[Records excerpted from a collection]
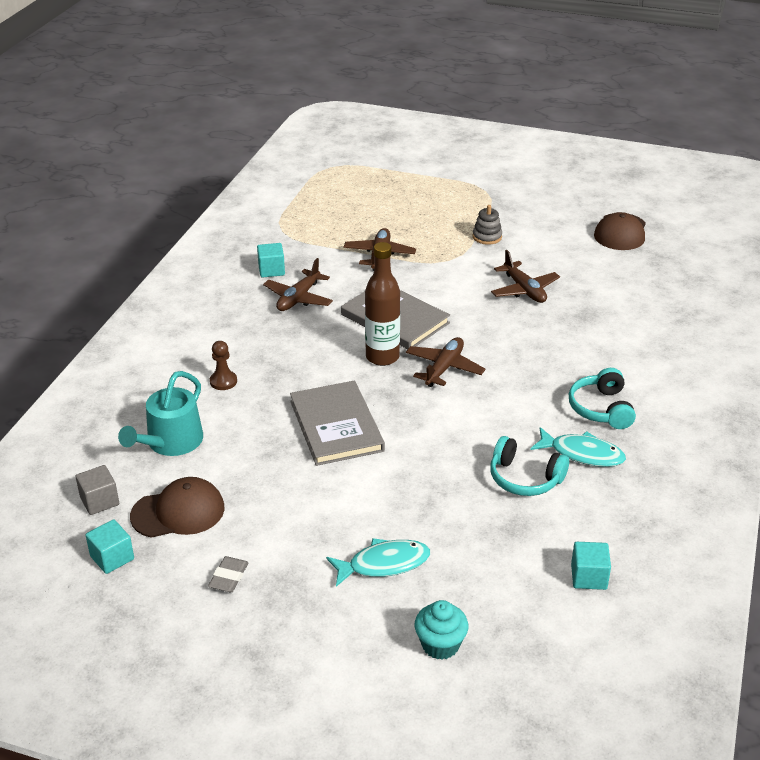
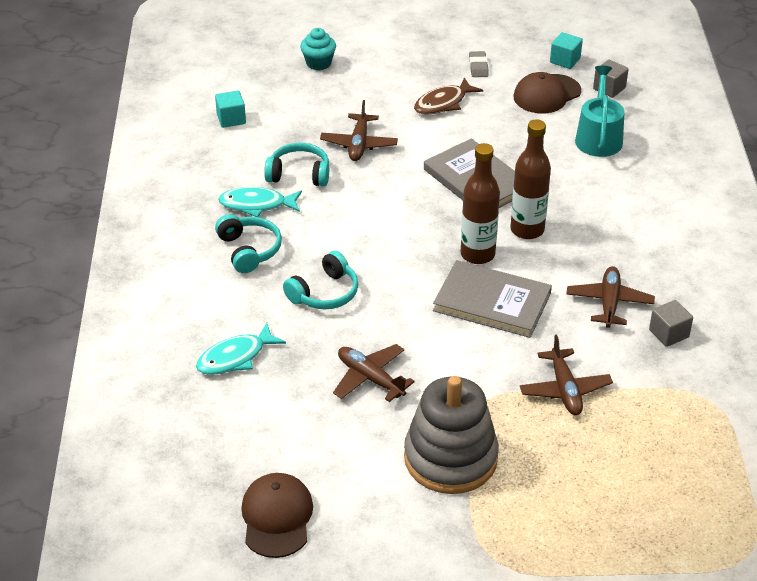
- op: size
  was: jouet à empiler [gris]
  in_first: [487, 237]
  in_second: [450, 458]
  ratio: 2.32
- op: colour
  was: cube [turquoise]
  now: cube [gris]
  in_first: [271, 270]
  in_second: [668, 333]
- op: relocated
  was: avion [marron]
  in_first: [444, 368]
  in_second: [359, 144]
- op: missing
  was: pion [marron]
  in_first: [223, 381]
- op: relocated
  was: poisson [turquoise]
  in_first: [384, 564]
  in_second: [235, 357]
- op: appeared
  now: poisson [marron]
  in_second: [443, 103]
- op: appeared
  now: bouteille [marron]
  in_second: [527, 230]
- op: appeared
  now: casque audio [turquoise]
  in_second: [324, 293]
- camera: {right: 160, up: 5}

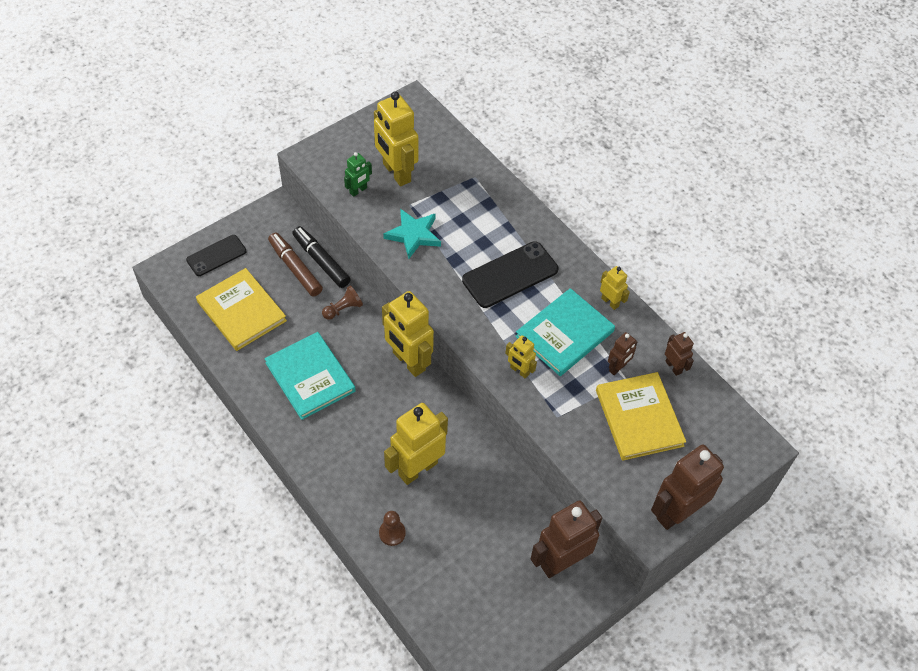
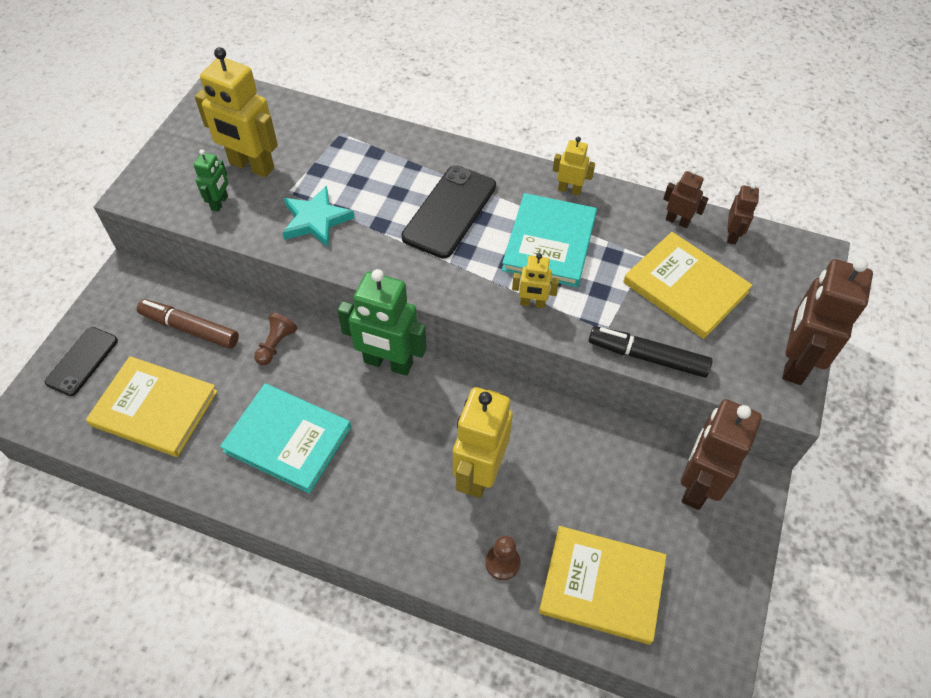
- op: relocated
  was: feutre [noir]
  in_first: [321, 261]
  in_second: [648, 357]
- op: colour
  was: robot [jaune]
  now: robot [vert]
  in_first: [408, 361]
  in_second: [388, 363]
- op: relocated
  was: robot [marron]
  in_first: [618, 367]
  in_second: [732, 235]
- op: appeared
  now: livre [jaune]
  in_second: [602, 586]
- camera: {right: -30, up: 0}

§ ACTIVITY: Search the records line by line for the word "turquoise" and copy every line where it appears.

§ EXERCISE OUTPUT:
  was: cube [turquoise]
  was: poisson [turquoise]
  now: casque audio [turquoise]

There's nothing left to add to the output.